What you will do: Will you restate verbatim the lines running from the line with "yellow cone A6" to the end of the data, leaving out everything else?

Data section:

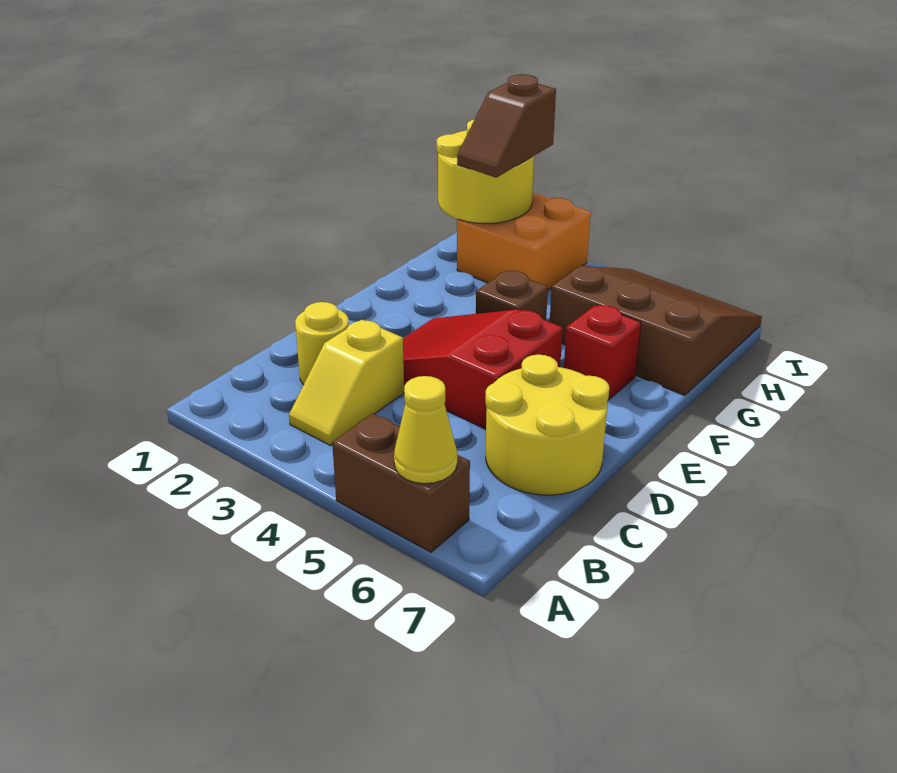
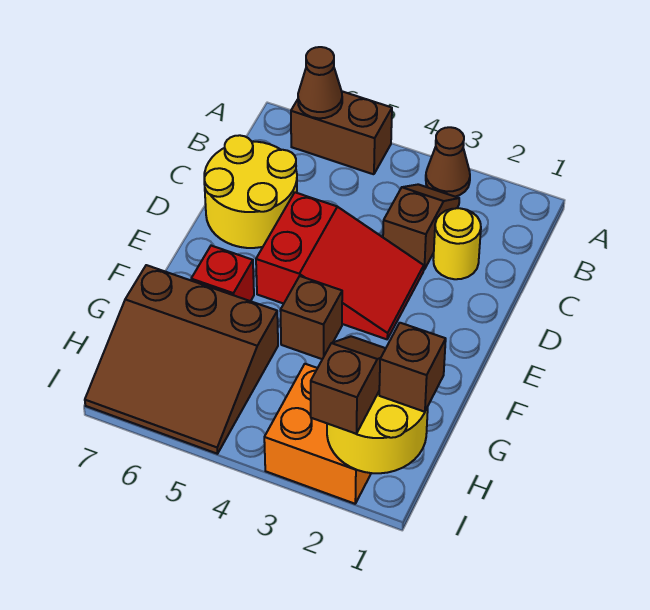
none -> brown cone A3 level 1
yellow cone A6 level 2 -> brown cone A6 level 2
yellow slope B3:C3 level 1 top C -> brown slope B3:C3 level 1 top C
none -> brown brick H1 level 3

Answer to this task:
yellow cone A6 level 2 -> brown cone A6 level 2
yellow slope B3:C3 level 1 top C -> brown slope B3:C3 level 1 top C
none -> brown brick H1 level 3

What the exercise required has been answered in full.